§ PROBLEM TO SOLVE
Every line below should be copied exactly; drop the pictures.

§ INPUT DATA

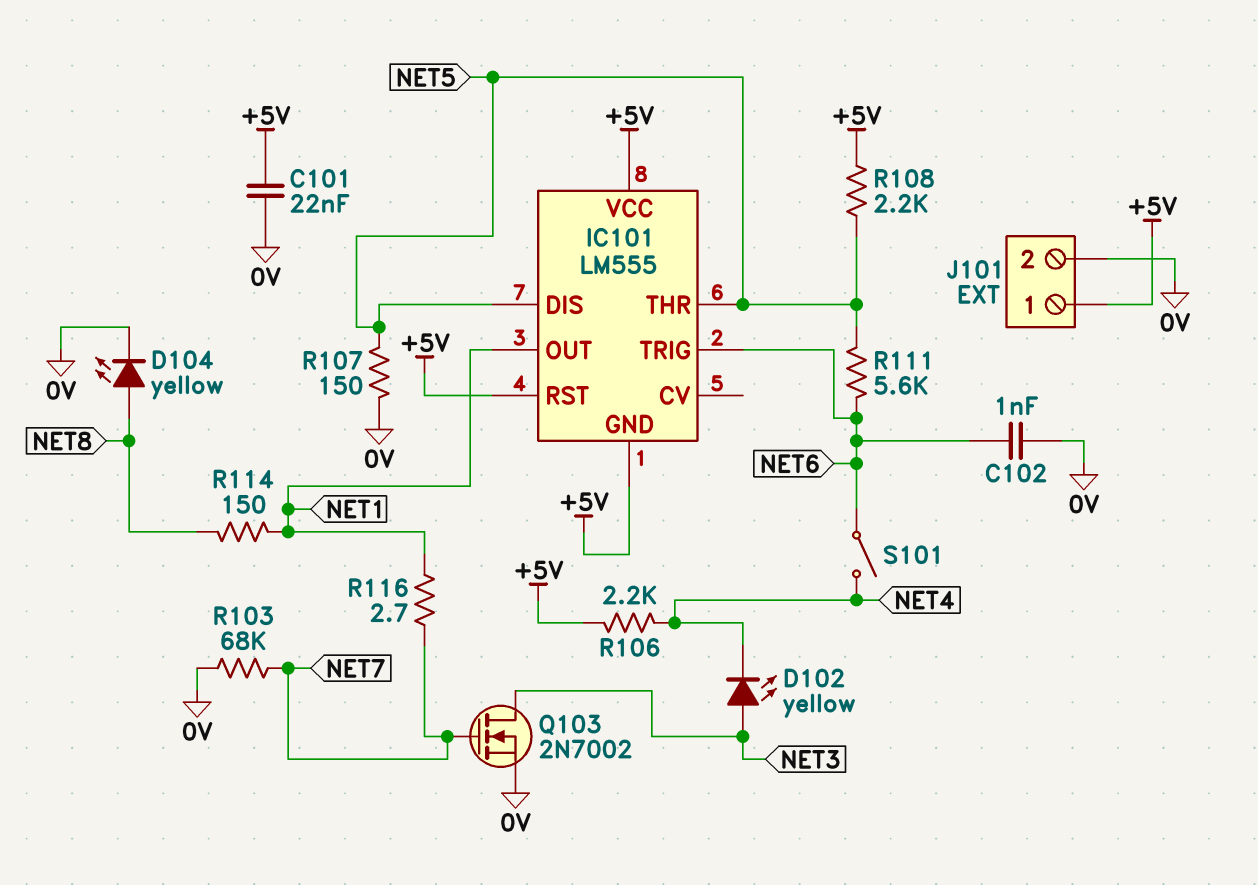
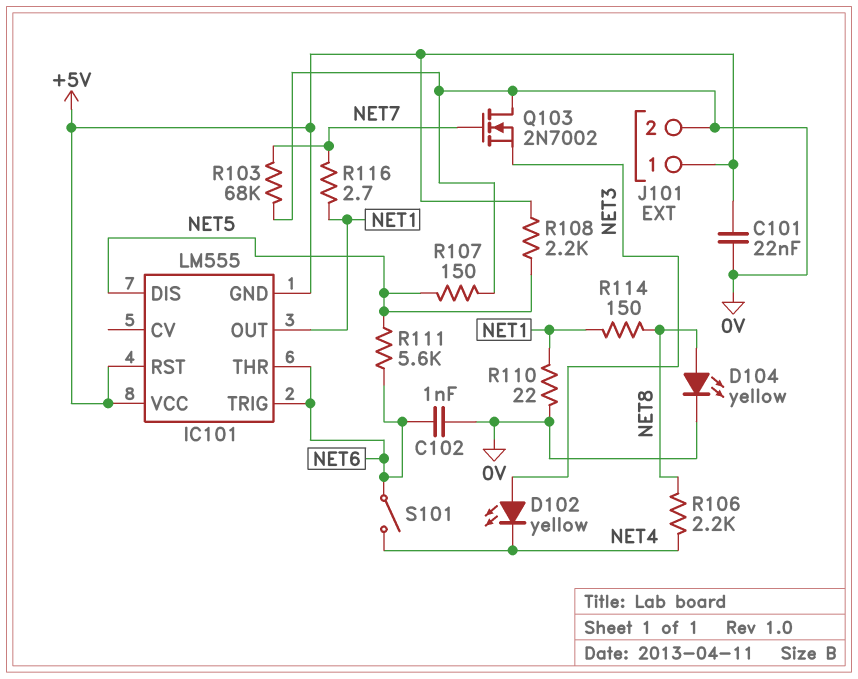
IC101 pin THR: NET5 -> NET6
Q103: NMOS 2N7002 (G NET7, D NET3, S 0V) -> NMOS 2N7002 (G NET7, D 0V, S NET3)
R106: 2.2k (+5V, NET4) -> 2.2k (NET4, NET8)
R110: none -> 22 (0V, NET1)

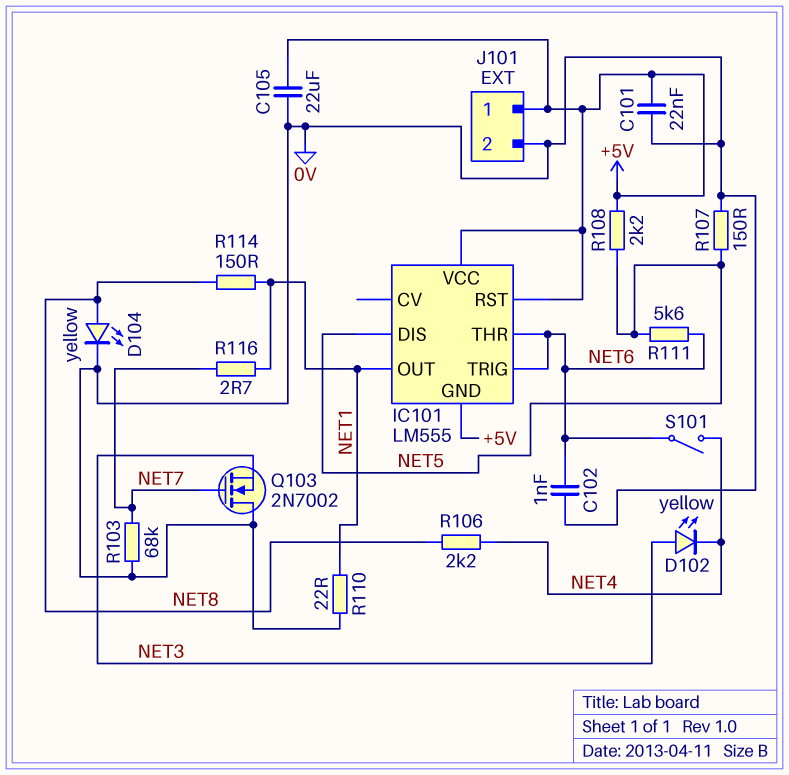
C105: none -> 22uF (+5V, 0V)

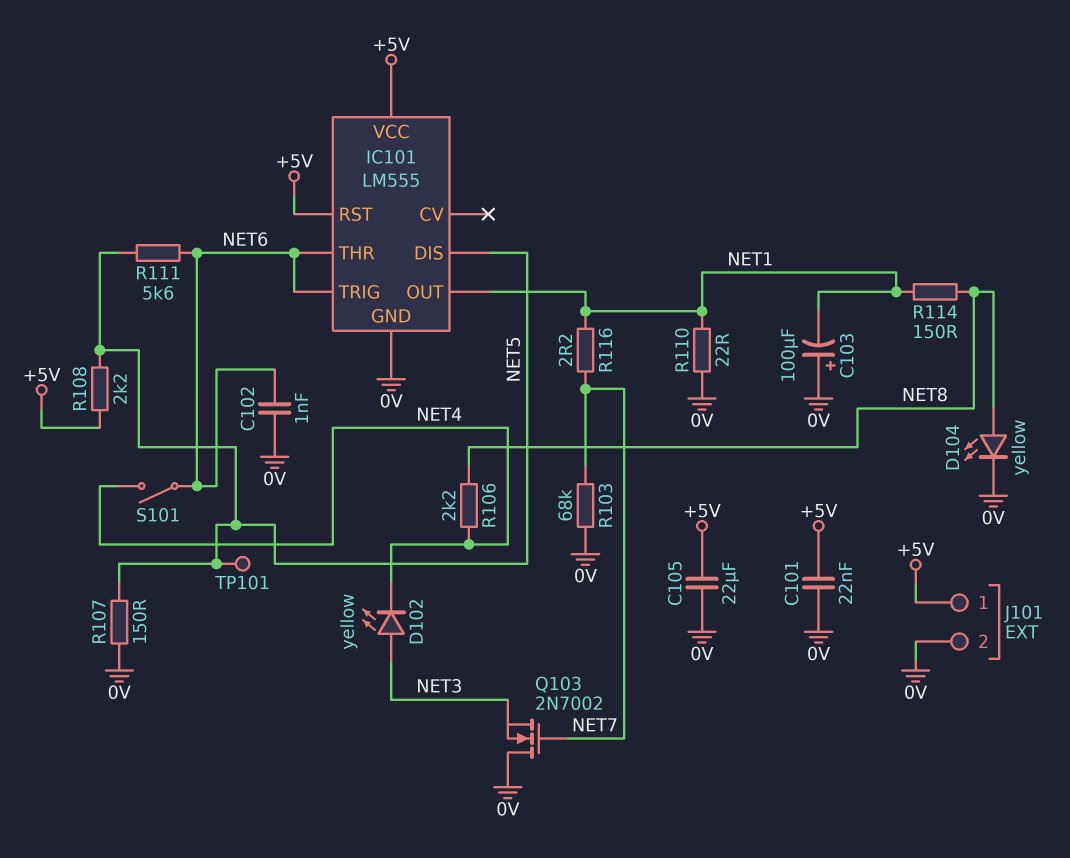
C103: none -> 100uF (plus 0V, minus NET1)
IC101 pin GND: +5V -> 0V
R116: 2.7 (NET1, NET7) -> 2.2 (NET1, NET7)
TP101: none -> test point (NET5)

§ RESULT FOR THIS EXERCISE
IC101 pin THR: NET5 -> NET6
Q103: NMOS 2N7002 (G NET7, D NET3, S 0V) -> NMOS 2N7002 (G NET7, D 0V, S NET3)
R106: 2.2k (+5V, NET4) -> 2.2k (NET4, NET8)
R110: none -> 22 (0V, NET1)

C105: none -> 22uF (+5V, 0V)

C103: none -> 100uF (plus 0V, minus NET1)
IC101 pin GND: +5V -> 0V
R116: 2.7 (NET1, NET7) -> 2.2 (NET1, NET7)
TP101: none -> test point (NET5)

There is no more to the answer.